Output the first line of the listing and each line after it, up to and including the line that contains "(756, 280) = (556, 447): none -> yellow book", exactly as written, minus the pictures.
── GIVEN INFORMATION
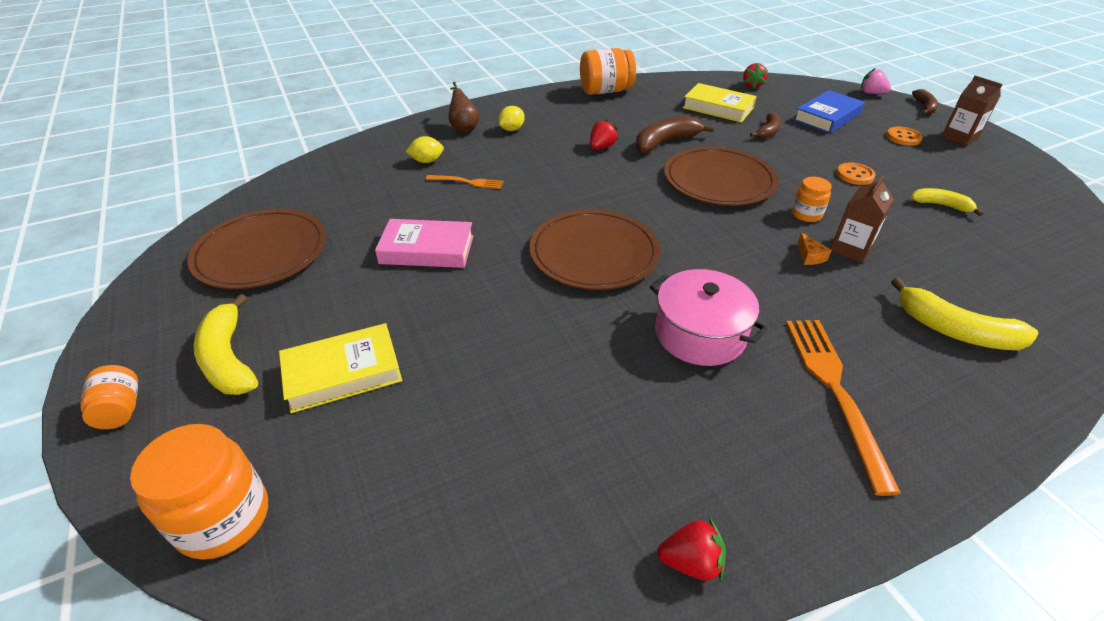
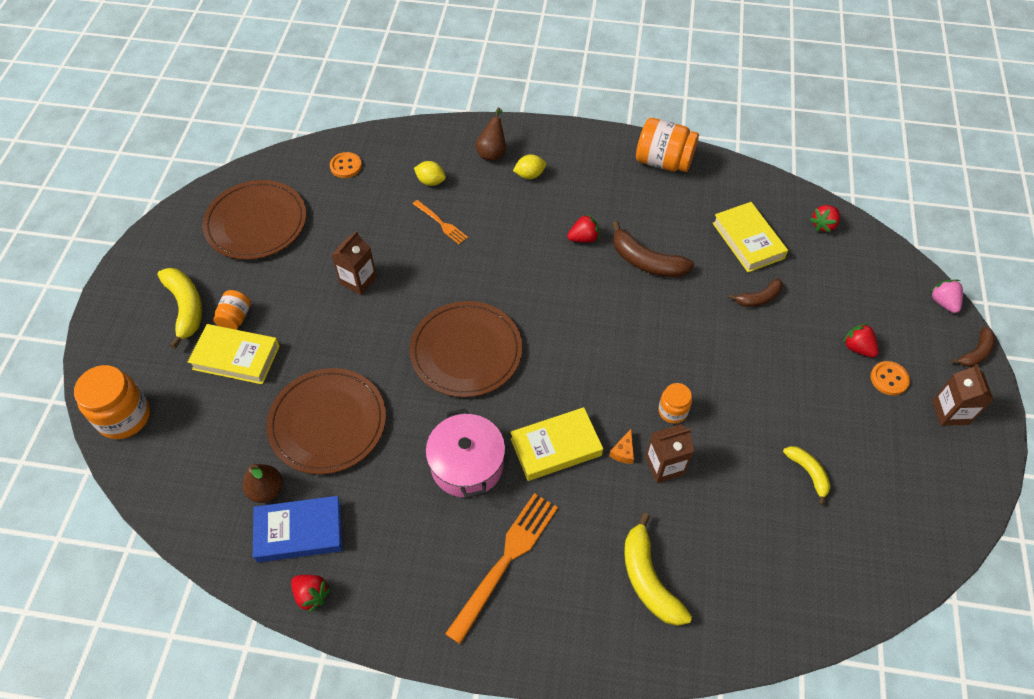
camera: 35 degrees right, 15 degrees up
(120, 410) = (116, 313): orange jar -> orange jar (235, 318)
(229, 359) = (186, 308): yellow banana -> yellow banana turned 150 degrees clockwise
(427, 249) = (358, 280): pink book -> brown carton
(513, 482) = (266, 490): none -> brown pear
(665, 142) = (646, 261): brown banana -> brown banana turned 150 degrees counterclockwise
(719, 180) = (642, 332): brown plate -> brown plate (327, 423)
(756, 280) = (556, 447): none -> yellow book
(827, 117) = (846, 310): blue book -> blue book (299, 531)
(854, 175) = (773, 395): orange button -> orange button (346, 166)
(862, 131) = (857, 348): none -> red strawberry

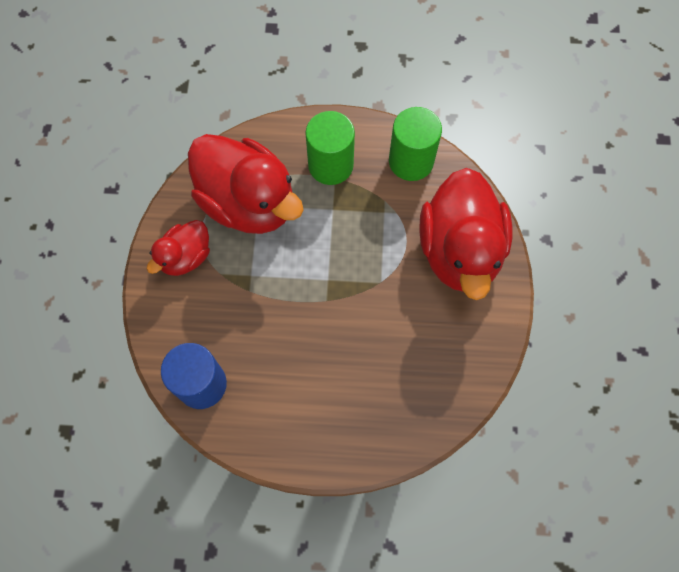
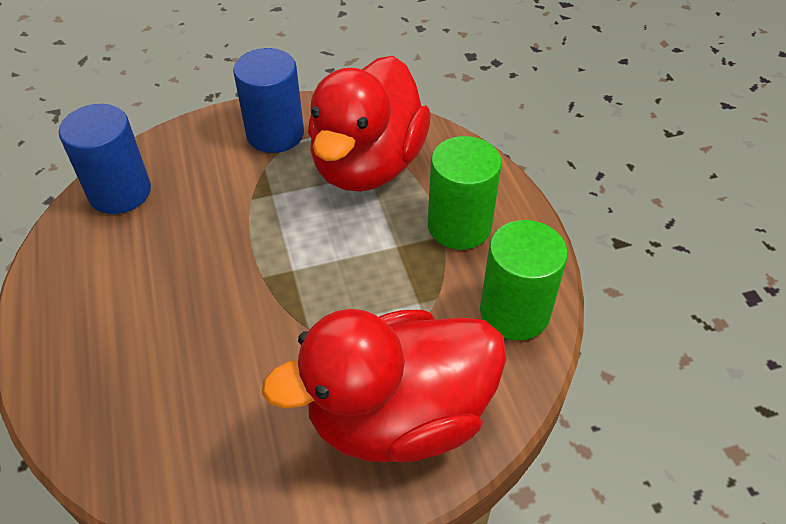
camera: 70 degrees right, 20 degrees down
(185, 257) = (275, 134): red duck -> blue cylinder

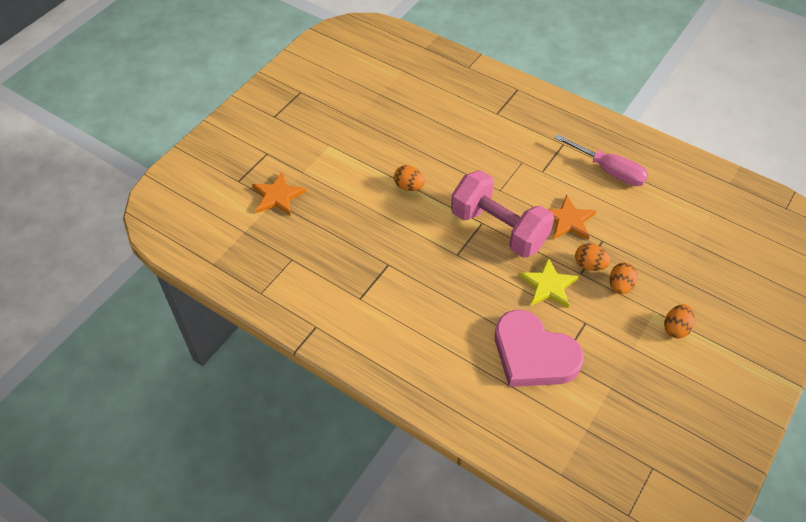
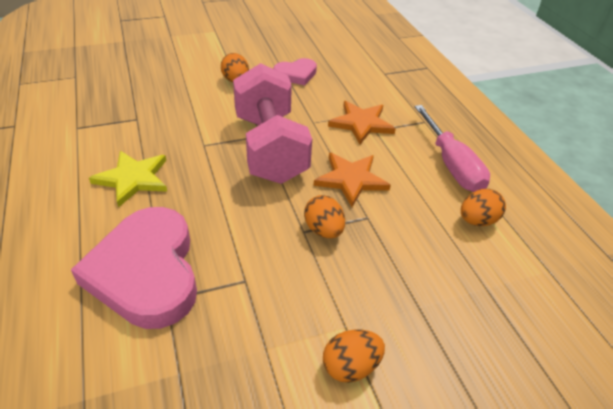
camera: 35 degrees right, 10 degrees down
(277, 196) = (130, 39): orange star -> orange star (361, 123)
(441, 153) = (296, 74): none -> pink heart
(548, 285) = (253, 220): yellow star -> yellow star (133, 179)
(620, 286) = (334, 271): orange egg -> orange egg (477, 220)

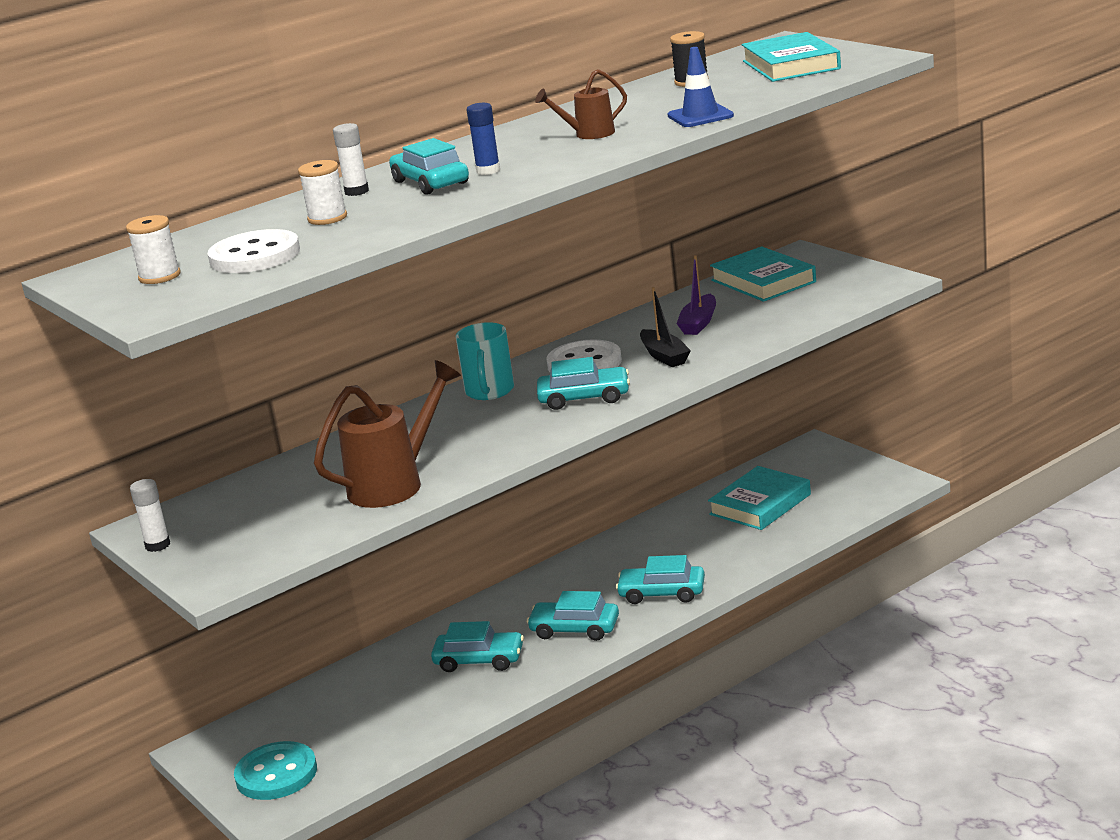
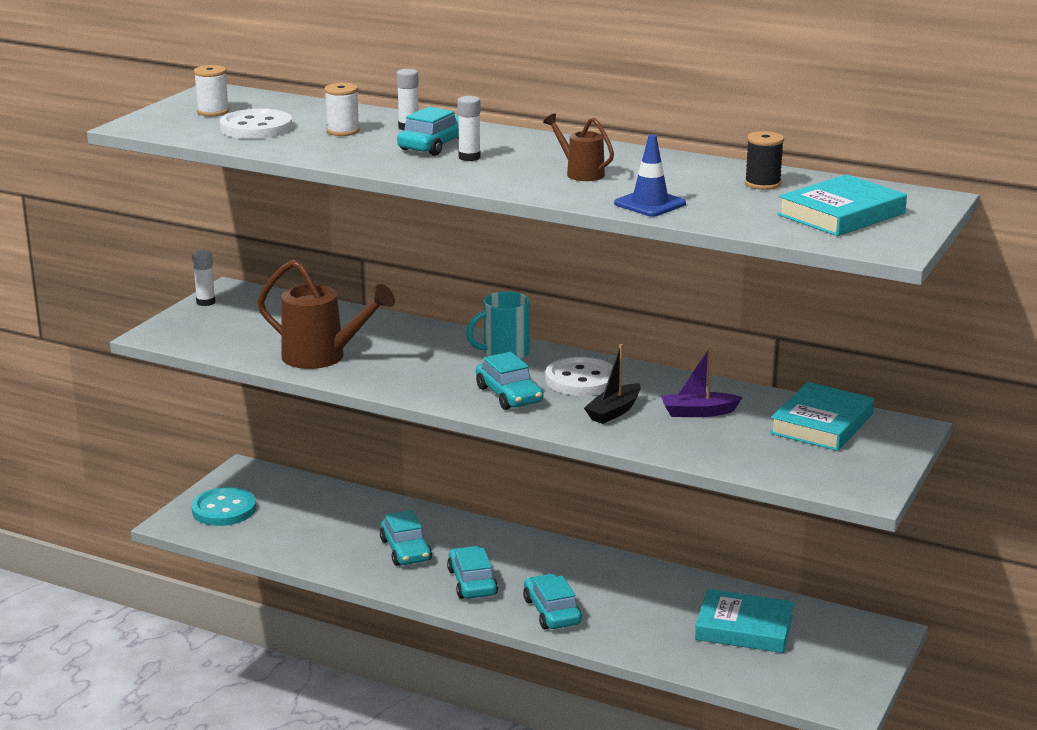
camera: 60 degrees right, 0 degrees up
(488, 171) = (469, 157): blue glue stick -> white glue stick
────
> [OUTPUT]:
camera: 35 degrees right, 15 degrees up
(120, 410) = (116, 313): orange jar -> orange jar (235, 318)
(229, 359) = (186, 308): yellow banana -> yellow banana turned 150 degrees clockwise
(427, 249) = (358, 280): pink book -> brown carton
(513, 482) = (266, 490): none -> brown pear
(665, 142) = (646, 261): brown banana -> brown banana turned 150 degrees counterclockwise
(719, 180) = (642, 332): brown plate -> brown plate (327, 423)
(756, 280) = (556, 447): none -> yellow book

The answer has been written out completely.